• _What is expected_
From the records below, transcribe only the lines running from the one with "DRIVER1 pin GND: GND -> 3V3" through the one with "LED1 pin SIG: TX -> D10". Keep both of those end lines.

Change detection outputs:

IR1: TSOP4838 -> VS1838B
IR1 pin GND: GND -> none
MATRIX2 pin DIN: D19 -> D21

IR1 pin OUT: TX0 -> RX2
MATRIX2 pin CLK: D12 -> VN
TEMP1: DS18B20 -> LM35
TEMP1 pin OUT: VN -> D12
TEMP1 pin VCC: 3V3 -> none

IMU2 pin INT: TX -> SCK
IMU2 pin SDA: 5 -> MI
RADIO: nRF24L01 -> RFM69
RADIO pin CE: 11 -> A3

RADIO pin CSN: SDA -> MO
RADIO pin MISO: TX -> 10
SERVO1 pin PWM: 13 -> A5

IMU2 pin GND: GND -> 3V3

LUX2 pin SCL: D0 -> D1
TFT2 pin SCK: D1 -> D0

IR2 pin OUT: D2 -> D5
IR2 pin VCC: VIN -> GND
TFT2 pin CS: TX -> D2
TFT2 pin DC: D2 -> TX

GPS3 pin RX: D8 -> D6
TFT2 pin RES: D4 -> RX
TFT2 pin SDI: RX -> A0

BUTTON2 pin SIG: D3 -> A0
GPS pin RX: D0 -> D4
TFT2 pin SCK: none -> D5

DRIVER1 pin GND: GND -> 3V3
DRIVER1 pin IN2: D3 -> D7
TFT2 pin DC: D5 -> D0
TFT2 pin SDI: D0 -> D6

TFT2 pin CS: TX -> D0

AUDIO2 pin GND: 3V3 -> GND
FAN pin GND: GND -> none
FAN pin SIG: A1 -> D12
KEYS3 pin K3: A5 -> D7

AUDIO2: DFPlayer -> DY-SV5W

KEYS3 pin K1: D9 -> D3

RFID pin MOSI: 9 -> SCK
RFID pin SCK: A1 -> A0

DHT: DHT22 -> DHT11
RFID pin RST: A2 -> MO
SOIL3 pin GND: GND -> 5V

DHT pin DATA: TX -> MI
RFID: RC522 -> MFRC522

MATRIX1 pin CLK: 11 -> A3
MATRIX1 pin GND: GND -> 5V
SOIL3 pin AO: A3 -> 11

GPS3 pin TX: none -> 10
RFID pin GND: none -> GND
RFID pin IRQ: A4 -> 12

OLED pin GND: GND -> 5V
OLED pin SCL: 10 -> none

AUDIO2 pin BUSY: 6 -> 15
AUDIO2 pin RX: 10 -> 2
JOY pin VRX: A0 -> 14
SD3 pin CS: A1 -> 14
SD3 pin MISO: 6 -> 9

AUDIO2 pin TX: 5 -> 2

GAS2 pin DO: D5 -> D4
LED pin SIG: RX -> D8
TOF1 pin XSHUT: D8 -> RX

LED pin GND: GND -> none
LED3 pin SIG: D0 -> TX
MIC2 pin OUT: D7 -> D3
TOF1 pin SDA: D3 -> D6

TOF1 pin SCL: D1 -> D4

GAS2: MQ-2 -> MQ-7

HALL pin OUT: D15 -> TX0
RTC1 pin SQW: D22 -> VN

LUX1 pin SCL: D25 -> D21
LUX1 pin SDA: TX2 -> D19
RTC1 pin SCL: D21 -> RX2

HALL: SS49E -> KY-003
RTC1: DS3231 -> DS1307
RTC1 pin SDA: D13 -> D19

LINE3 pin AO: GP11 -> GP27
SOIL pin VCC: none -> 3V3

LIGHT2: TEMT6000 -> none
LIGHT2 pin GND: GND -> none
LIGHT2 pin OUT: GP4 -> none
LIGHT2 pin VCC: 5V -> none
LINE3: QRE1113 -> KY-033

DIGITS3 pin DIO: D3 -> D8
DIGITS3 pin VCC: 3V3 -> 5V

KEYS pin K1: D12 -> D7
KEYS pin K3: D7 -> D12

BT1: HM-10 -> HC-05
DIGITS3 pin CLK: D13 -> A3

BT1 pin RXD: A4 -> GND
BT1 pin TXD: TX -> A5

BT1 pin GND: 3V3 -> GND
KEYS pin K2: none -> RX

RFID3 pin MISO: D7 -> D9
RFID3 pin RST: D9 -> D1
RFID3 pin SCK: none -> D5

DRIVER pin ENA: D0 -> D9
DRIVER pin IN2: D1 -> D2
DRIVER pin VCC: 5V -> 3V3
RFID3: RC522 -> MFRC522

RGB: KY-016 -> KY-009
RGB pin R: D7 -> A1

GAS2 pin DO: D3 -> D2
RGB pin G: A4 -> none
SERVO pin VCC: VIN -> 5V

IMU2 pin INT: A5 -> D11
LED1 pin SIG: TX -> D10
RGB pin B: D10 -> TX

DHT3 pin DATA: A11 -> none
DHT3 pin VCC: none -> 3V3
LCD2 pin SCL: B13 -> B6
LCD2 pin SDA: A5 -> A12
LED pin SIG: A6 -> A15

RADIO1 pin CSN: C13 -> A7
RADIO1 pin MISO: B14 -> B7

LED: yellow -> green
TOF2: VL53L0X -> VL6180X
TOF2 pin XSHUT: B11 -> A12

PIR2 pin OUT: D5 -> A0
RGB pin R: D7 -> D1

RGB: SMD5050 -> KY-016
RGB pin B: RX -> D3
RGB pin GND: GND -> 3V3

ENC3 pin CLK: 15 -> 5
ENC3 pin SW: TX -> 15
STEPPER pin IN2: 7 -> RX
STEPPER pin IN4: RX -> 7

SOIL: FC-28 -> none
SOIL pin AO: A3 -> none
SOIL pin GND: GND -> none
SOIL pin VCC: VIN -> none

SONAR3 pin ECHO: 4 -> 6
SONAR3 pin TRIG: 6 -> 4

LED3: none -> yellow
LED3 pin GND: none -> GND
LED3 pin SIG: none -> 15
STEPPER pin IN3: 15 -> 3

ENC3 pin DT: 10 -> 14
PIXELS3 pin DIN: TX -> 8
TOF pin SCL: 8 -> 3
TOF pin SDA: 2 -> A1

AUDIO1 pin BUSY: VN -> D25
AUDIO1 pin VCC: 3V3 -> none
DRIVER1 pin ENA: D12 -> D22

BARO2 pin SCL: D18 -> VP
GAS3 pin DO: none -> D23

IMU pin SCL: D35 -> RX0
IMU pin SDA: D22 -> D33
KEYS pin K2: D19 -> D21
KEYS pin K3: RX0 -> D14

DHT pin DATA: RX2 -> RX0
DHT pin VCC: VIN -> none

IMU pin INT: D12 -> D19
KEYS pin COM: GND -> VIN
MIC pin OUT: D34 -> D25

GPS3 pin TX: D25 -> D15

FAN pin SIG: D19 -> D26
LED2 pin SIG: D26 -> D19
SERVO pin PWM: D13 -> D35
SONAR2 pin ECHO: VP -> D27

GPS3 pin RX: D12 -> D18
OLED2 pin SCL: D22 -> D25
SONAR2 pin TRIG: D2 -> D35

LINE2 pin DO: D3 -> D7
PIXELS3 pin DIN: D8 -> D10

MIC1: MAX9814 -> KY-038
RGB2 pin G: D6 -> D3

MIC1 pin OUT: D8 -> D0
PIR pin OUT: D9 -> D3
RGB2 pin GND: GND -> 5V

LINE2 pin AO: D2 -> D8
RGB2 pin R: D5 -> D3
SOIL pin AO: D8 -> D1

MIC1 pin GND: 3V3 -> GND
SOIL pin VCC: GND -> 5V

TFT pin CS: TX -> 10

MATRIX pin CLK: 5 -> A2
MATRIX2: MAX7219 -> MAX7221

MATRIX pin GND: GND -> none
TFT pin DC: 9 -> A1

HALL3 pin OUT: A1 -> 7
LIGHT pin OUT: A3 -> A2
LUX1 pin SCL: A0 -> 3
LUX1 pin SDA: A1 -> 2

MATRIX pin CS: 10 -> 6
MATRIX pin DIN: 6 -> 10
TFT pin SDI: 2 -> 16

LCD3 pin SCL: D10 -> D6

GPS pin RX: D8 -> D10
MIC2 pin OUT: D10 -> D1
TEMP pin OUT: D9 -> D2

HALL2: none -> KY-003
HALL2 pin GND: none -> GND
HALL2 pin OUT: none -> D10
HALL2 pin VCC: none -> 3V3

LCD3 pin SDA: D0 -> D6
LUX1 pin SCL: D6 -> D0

• _Answer for the task_
DRIVER1 pin GND: GND -> 3V3
DRIVER1 pin IN2: D3 -> D7
TFT2 pin DC: D5 -> D0
TFT2 pin SDI: D0 -> D6

TFT2 pin CS: TX -> D0

AUDIO2 pin GND: 3V3 -> GND
FAN pin GND: GND -> none
FAN pin SIG: A1 -> D12
KEYS3 pin K3: A5 -> D7

AUDIO2: DFPlayer -> DY-SV5W

KEYS3 pin K1: D9 -> D3

RFID pin MOSI: 9 -> SCK
RFID pin SCK: A1 -> A0

DHT: DHT22 -> DHT11
RFID pin RST: A2 -> MO
SOIL3 pin GND: GND -> 5V

DHT pin DATA: TX -> MI
RFID: RC522 -> MFRC522

MATRIX1 pin CLK: 11 -> A3
MATRIX1 pin GND: GND -> 5V
SOIL3 pin AO: A3 -> 11

GPS3 pin TX: none -> 10
RFID pin GND: none -> GND
RFID pin IRQ: A4 -> 12

OLED pin GND: GND -> 5V
OLED pin SCL: 10 -> none

AUDIO2 pin BUSY: 6 -> 15
AUDIO2 pin RX: 10 -> 2
JOY pin VRX: A0 -> 14
SD3 pin CS: A1 -> 14
SD3 pin MISO: 6 -> 9

AUDIO2 pin TX: 5 -> 2

GAS2 pin DO: D5 -> D4
LED pin SIG: RX -> D8
TOF1 pin XSHUT: D8 -> RX

LED pin GND: GND -> none
LED3 pin SIG: D0 -> TX
MIC2 pin OUT: D7 -> D3
TOF1 pin SDA: D3 -> D6

TOF1 pin SCL: D1 -> D4

GAS2: MQ-2 -> MQ-7

HALL pin OUT: D15 -> TX0
RTC1 pin SQW: D22 -> VN

LUX1 pin SCL: D25 -> D21
LUX1 pin SDA: TX2 -> D19
RTC1 pin SCL: D21 -> RX2

HALL: SS49E -> KY-003
RTC1: DS3231 -> DS1307
RTC1 pin SDA: D13 -> D19

LINE3 pin AO: GP11 -> GP27
SOIL pin VCC: none -> 3V3

LIGHT2: TEMT6000 -> none
LIGHT2 pin GND: GND -> none
LIGHT2 pin OUT: GP4 -> none
LIGHT2 pin VCC: 5V -> none
LINE3: QRE1113 -> KY-033

DIGITS3 pin DIO: D3 -> D8
DIGITS3 pin VCC: 3V3 -> 5V

KEYS pin K1: D12 -> D7
KEYS pin K3: D7 -> D12

BT1: HM-10 -> HC-05
DIGITS3 pin CLK: D13 -> A3

BT1 pin RXD: A4 -> GND
BT1 pin TXD: TX -> A5

BT1 pin GND: 3V3 -> GND
KEYS pin K2: none -> RX

RFID3 pin MISO: D7 -> D9
RFID3 pin RST: D9 -> D1
RFID3 pin SCK: none -> D5

DRIVER pin ENA: D0 -> D9
DRIVER pin IN2: D1 -> D2
DRIVER pin VCC: 5V -> 3V3
RFID3: RC522 -> MFRC522

RGB: KY-016 -> KY-009
RGB pin R: D7 -> A1

GAS2 pin DO: D3 -> D2
RGB pin G: A4 -> none
SERVO pin VCC: VIN -> 5V

IMU2 pin INT: A5 -> D11
LED1 pin SIG: TX -> D10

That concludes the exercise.